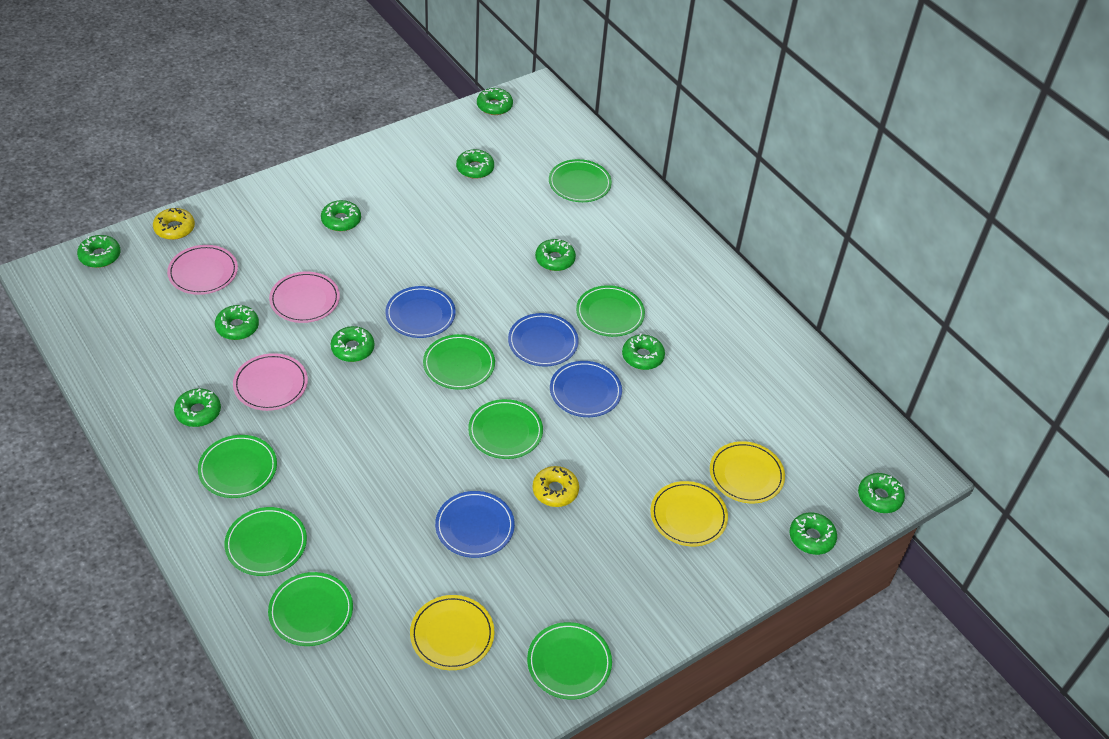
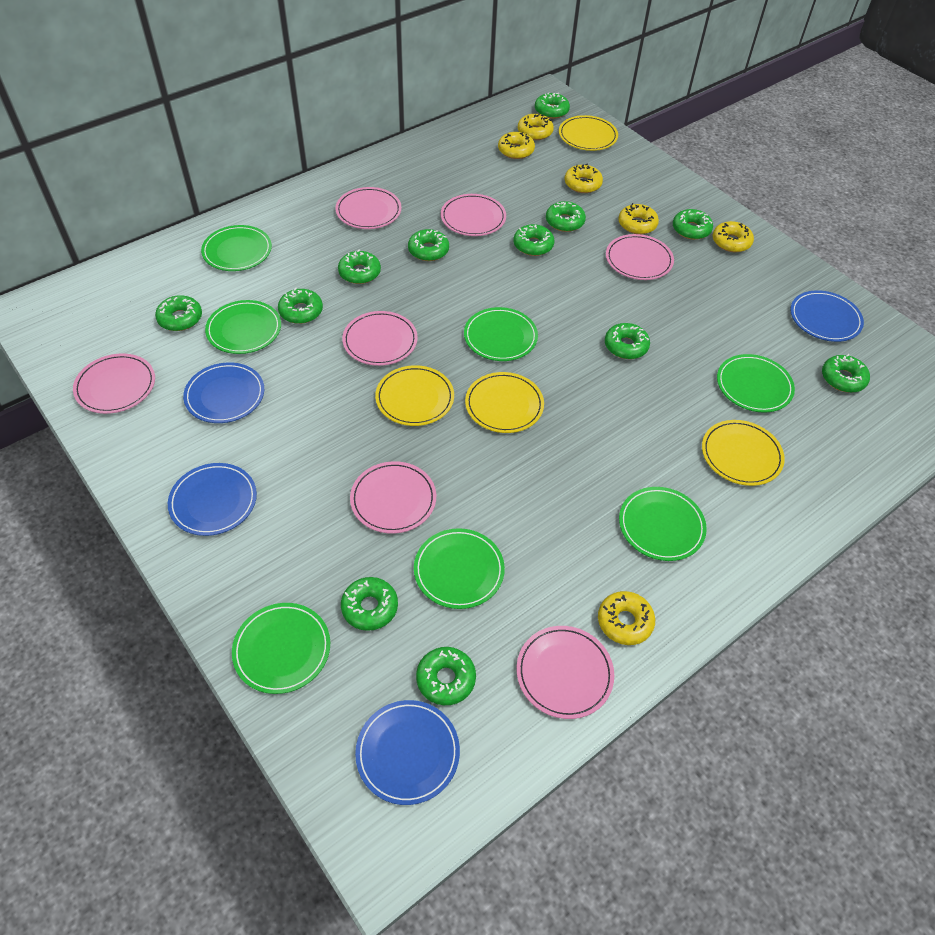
green donut: 11 -> 12
green plate: 8 -> 7
pink plate: 3 -> 7
yellow donut: 2 -> 6
yellow plate: 3 -> 4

- - -

Everything in the records must be returned exactly, except the pictures.

Exercise result:
green donut: 11 -> 12
green plate: 8 -> 7
pink plate: 3 -> 7
yellow donut: 2 -> 6
yellow plate: 3 -> 4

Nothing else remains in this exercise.